*Task objective:*
Retype the tail of the data exactly, starting at the line containing "D1: schottky (A J3/2, K VB) -> none" and stopping at the last line.

Difference listings:
Start of Block
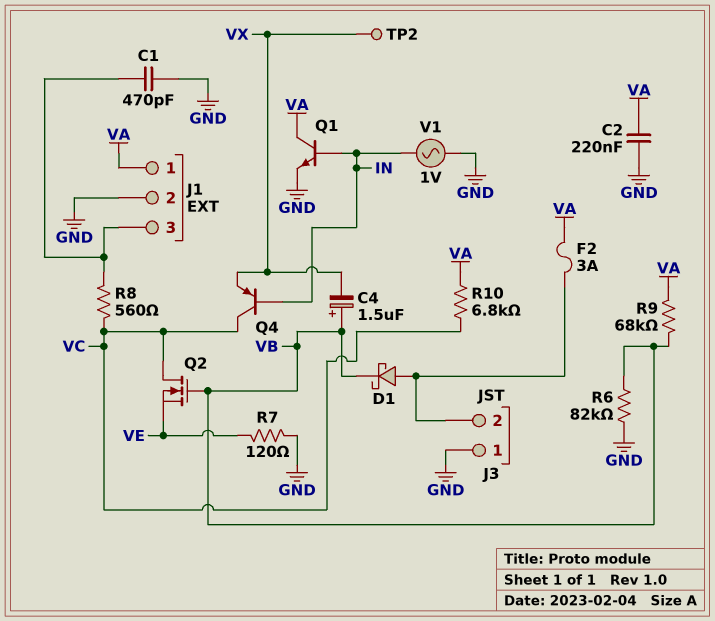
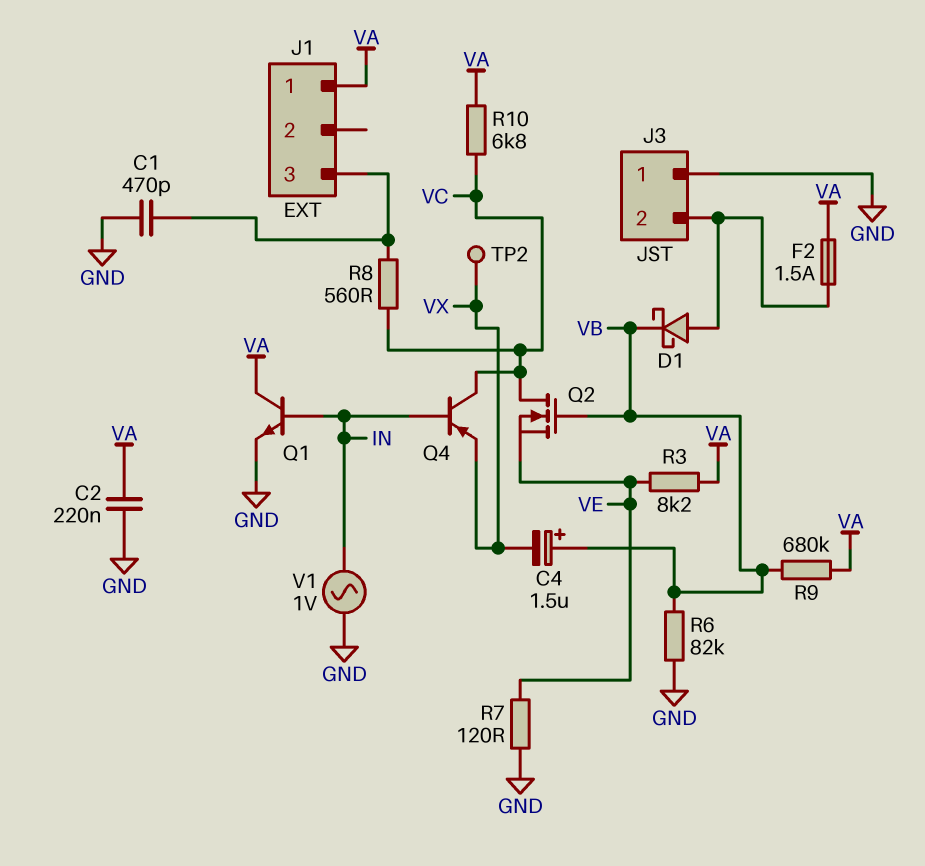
F2: 3A (J3/2, VA) -> 1.5A (J3/2, VA)
J1 pin 2: GND -> none
R3: none -> 8.2k (VA, VE)
R9: 68k (VA, VB) -> 680k (VA, VB)

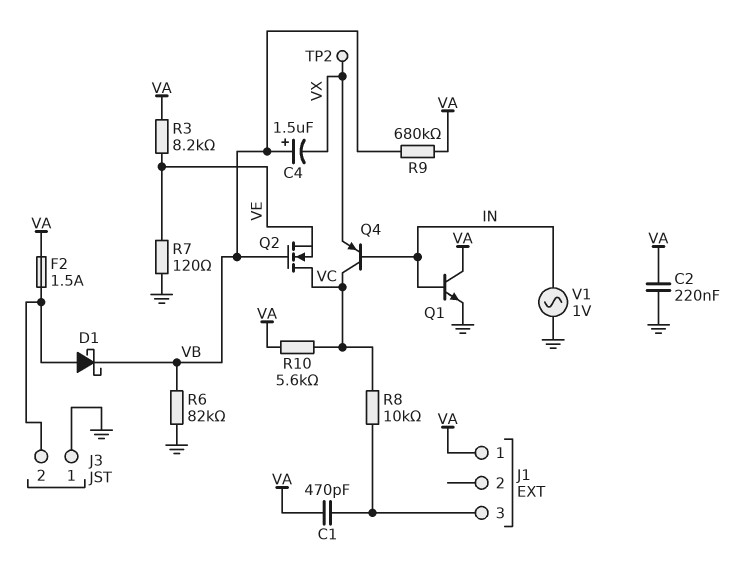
C1: 470pF (GND, J1/3) -> 470pF (J1/3, VA)
R8: 560 (J1/3, VC) -> 10k (J1/3, VC)
R10: 6.8k (VA, VC) -> 5.6k (VA, VC)

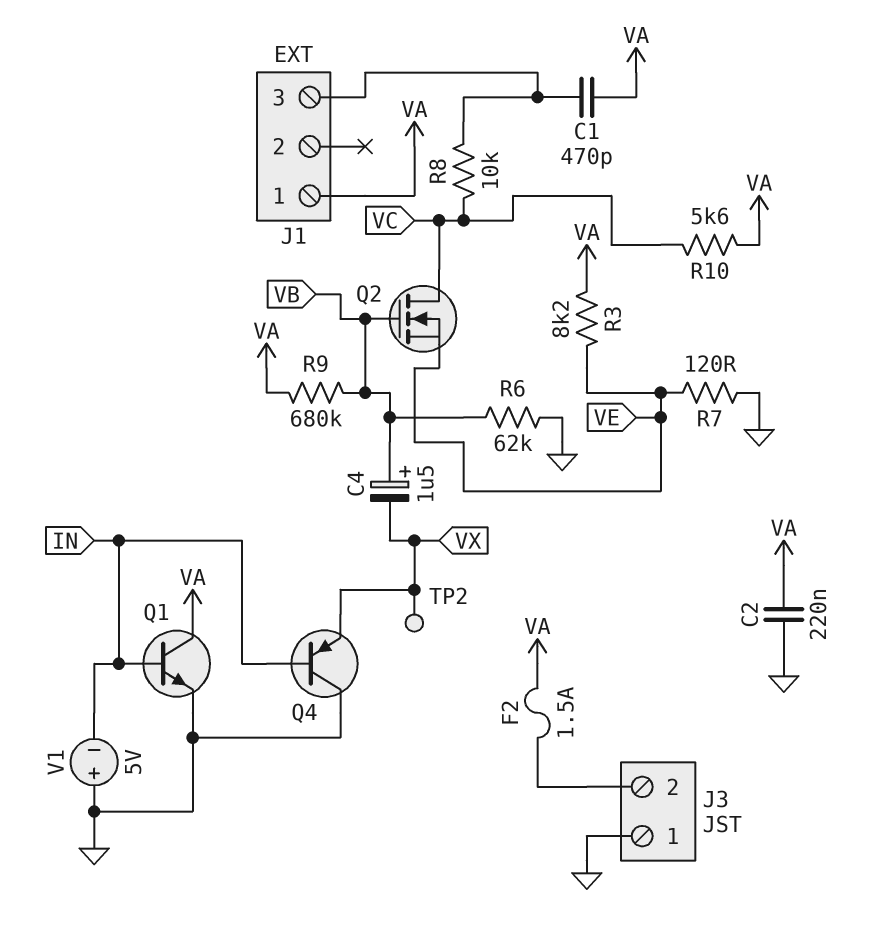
D1: schottky (A J3/2, K VB) -> none
Q4: PNP (B IN, C VC, E VX) -> PNP (B IN, C GND, E VX)
R6: 82k (GND, VB) -> 62k (GND, VB)
V1: AC 1V (GND, IN) -> 5V (plus GND, minus IN)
End of Block
*Exercise solution:*
D1: schottky (A J3/2, K VB) -> none
Q4: PNP (B IN, C VC, E VX) -> PNP (B IN, C GND, E VX)
R6: 82k (GND, VB) -> 62k (GND, VB)
V1: AC 1V (GND, IN) -> 5V (plus GND, minus IN)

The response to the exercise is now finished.